Select from the records below every line that has the word "yellow" in it.
━━━━━ Data supplied ━━━━━
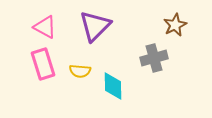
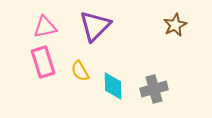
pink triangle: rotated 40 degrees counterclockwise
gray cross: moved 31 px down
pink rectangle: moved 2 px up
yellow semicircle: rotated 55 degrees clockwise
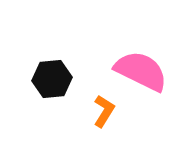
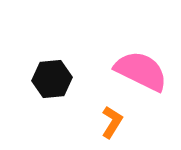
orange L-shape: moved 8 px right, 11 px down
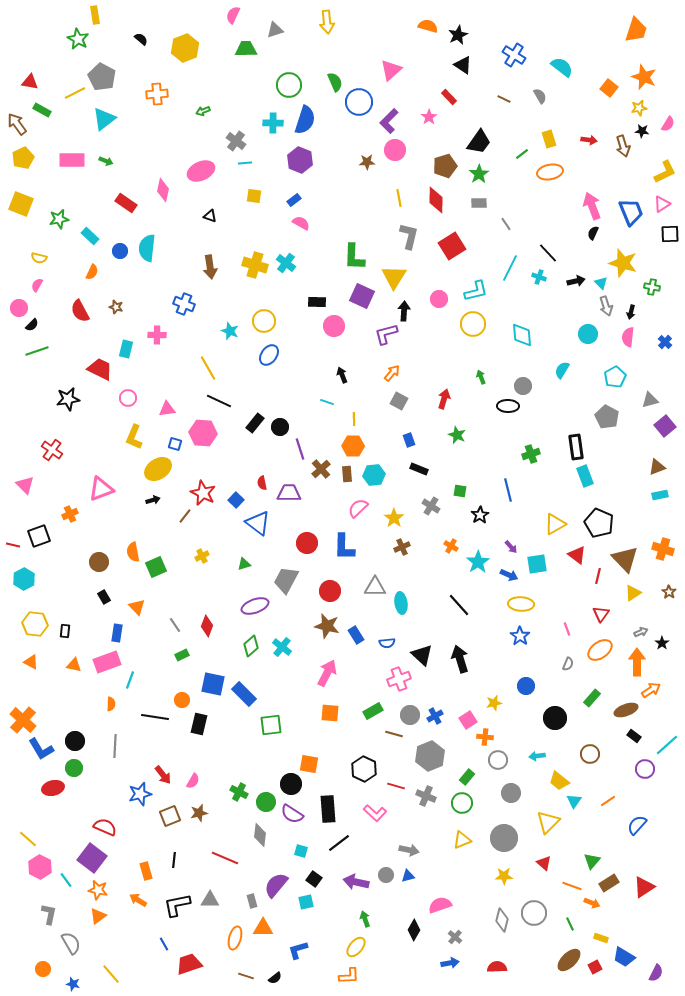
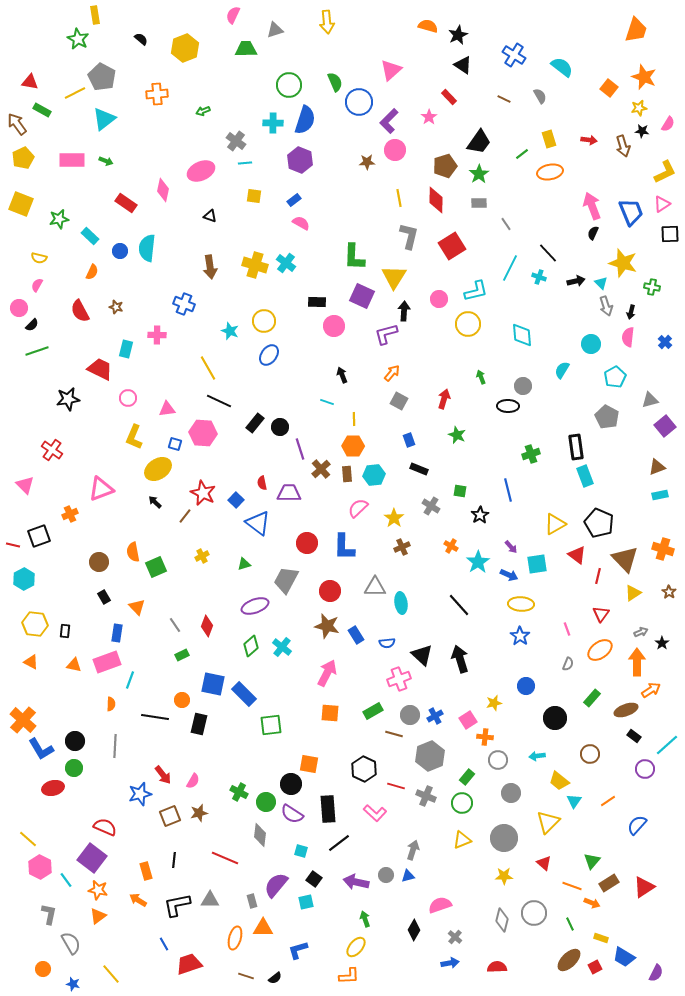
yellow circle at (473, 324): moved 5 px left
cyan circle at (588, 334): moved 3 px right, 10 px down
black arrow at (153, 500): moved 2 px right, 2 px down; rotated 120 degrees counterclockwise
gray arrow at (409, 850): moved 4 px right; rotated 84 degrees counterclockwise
━━━━━
(Reply to the task):
yellow semicircle: rotated 55 degrees clockwise
yellow circle at (473, 324): moved 5 px left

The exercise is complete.